▶ WRITTEN TASK:
Copy word for word the lines of the records below, from the line with "orange hexagon: moved 5 px left, 1 px down" up to and including the line with "gray ellipse: moved 1 px right, 2 px down". Leave out the pictures.

▶ PROVIDED RECORDS:

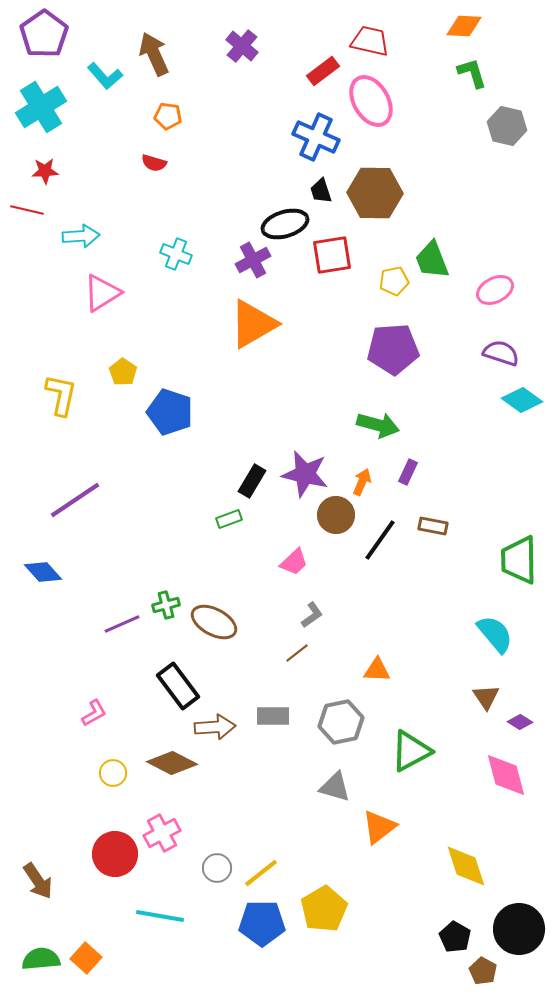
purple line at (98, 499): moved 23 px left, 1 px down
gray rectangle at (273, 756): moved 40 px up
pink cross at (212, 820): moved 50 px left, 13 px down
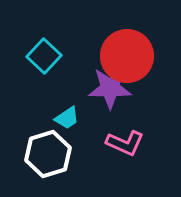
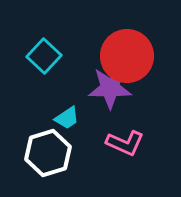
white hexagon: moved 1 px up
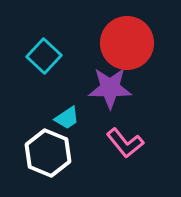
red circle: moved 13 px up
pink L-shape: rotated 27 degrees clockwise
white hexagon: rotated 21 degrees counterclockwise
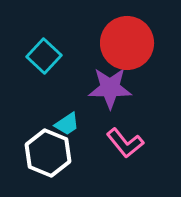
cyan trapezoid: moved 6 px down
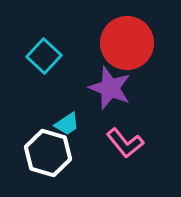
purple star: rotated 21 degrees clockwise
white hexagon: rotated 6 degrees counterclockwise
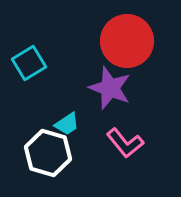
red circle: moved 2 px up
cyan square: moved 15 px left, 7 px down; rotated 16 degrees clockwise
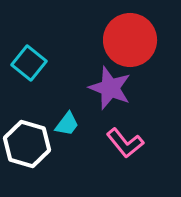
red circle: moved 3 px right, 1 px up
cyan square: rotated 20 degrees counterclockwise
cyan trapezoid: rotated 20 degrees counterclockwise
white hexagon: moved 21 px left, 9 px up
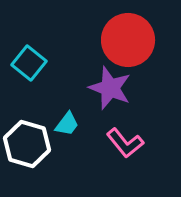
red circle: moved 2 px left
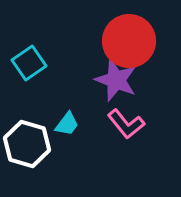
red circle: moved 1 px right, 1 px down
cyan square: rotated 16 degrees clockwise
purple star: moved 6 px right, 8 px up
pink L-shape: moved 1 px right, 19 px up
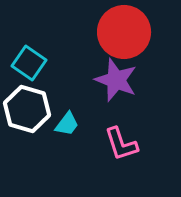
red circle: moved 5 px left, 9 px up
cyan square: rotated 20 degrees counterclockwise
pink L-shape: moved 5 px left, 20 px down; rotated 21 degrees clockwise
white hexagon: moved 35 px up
--
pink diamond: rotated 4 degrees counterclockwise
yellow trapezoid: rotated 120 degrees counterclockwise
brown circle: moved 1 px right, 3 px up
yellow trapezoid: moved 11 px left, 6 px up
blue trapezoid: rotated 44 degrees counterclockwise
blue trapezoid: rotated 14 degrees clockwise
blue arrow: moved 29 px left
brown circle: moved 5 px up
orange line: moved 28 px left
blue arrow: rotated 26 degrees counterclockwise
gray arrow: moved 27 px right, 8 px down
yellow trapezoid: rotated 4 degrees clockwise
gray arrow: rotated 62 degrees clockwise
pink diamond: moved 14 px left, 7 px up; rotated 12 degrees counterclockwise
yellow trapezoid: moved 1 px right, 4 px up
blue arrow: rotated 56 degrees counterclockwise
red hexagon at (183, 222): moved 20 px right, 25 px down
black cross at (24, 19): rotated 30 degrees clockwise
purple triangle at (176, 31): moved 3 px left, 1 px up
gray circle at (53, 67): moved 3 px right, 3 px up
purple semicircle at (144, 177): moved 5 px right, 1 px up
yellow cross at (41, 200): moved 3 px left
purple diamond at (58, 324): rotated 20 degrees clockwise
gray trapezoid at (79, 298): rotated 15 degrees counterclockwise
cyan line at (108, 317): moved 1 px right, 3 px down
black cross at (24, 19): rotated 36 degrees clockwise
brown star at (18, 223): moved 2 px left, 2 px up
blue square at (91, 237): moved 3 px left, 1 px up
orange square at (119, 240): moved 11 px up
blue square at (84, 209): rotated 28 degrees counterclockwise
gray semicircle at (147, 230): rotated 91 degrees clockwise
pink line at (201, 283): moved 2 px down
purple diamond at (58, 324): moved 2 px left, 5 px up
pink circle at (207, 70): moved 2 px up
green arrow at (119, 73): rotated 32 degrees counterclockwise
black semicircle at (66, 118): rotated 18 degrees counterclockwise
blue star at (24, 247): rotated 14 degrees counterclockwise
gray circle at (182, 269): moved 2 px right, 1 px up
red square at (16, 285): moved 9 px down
---
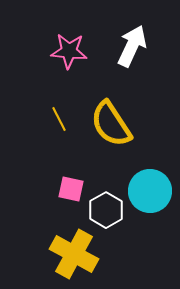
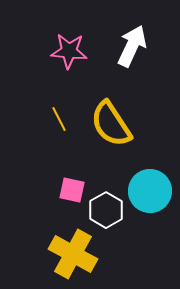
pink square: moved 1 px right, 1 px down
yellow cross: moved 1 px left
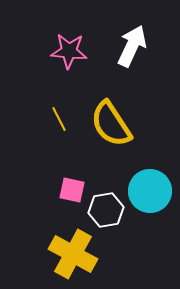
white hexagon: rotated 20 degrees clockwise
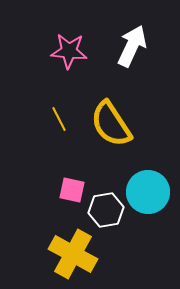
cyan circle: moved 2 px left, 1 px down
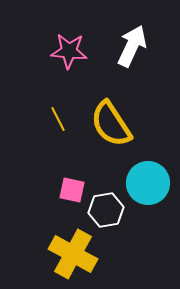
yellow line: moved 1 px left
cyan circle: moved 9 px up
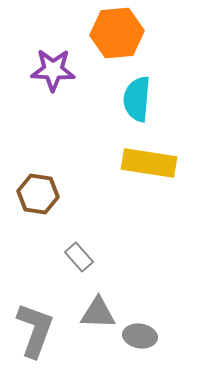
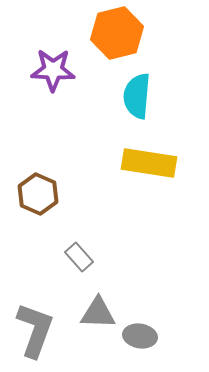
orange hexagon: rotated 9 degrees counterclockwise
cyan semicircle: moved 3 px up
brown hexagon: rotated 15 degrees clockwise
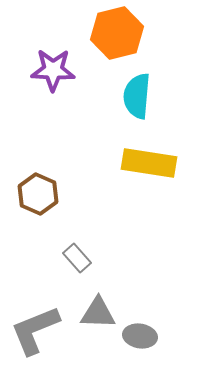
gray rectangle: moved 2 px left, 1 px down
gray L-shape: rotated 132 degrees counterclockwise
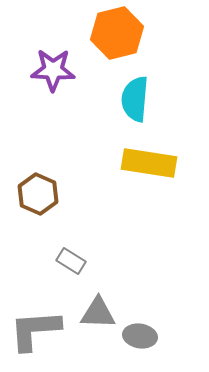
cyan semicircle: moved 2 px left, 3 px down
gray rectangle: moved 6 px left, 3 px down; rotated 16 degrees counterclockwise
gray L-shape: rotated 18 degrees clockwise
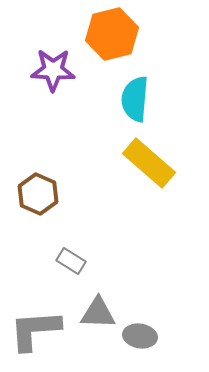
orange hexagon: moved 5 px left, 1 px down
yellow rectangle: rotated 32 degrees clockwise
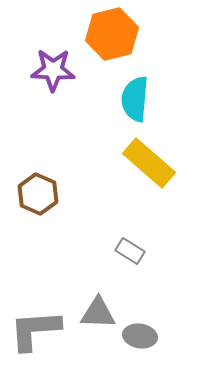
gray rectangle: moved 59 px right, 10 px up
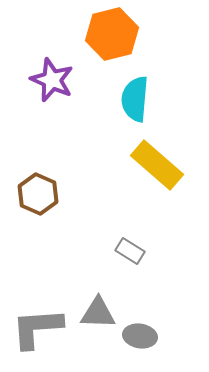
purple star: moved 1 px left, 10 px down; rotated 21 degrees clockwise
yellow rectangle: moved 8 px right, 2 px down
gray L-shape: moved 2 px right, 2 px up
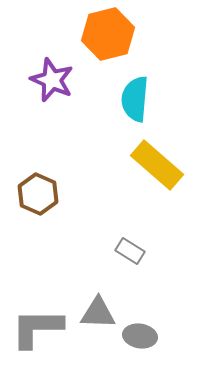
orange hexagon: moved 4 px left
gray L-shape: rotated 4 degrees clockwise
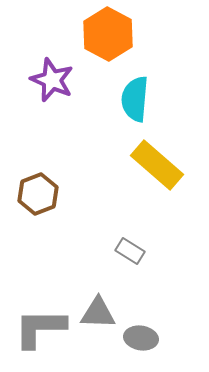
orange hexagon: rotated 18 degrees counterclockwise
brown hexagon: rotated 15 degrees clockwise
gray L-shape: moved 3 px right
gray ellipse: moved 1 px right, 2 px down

▶ OUTPUT FOR THIS TASK:
orange hexagon: moved 5 px left, 1 px down
yellow rectangle: rotated 32 degrees clockwise
gray rectangle: moved 59 px right, 10 px up
purple star: moved 1 px left, 10 px down; rotated 21 degrees clockwise
yellow rectangle: moved 8 px right, 2 px down
gray L-shape: moved 2 px right, 2 px up
orange hexagon: moved 4 px left
gray L-shape: rotated 4 degrees clockwise
orange hexagon: rotated 18 degrees counterclockwise
brown hexagon: rotated 15 degrees clockwise
gray L-shape: moved 3 px right
gray ellipse: moved 1 px right, 2 px down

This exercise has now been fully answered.